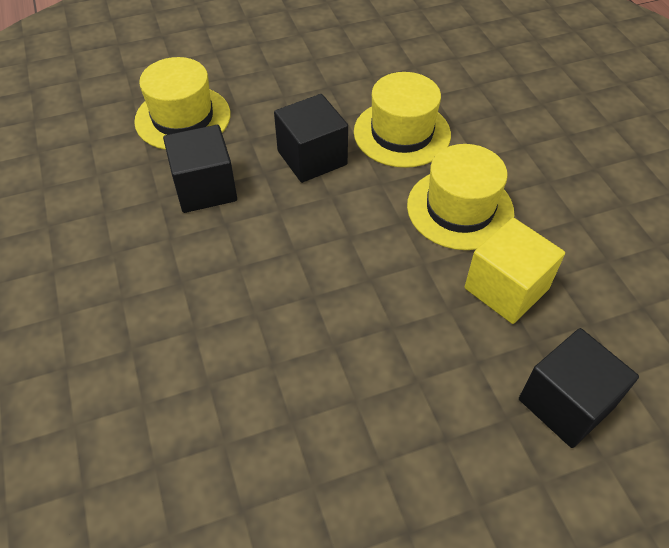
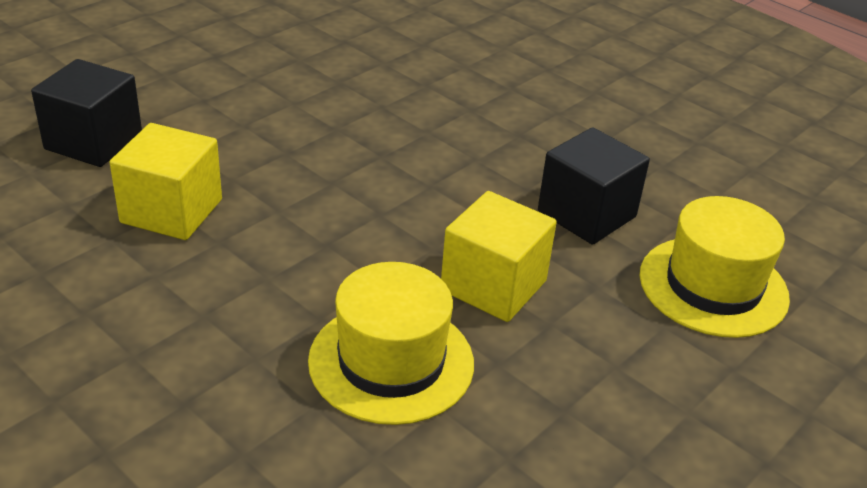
camera: 150 degrees right, 15 degrees down
(312, 158) = (493, 285): black cube -> yellow cube
(460, 209) = (256, 279): yellow hat -> none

> _PROBLEM DETAILS_
Please find every line in the listing that holds the string "yellow" and copy it.

> _WRITTEN ANSWER_
(312, 158) = (493, 285): black cube -> yellow cube
(460, 209) = (256, 279): yellow hat -> none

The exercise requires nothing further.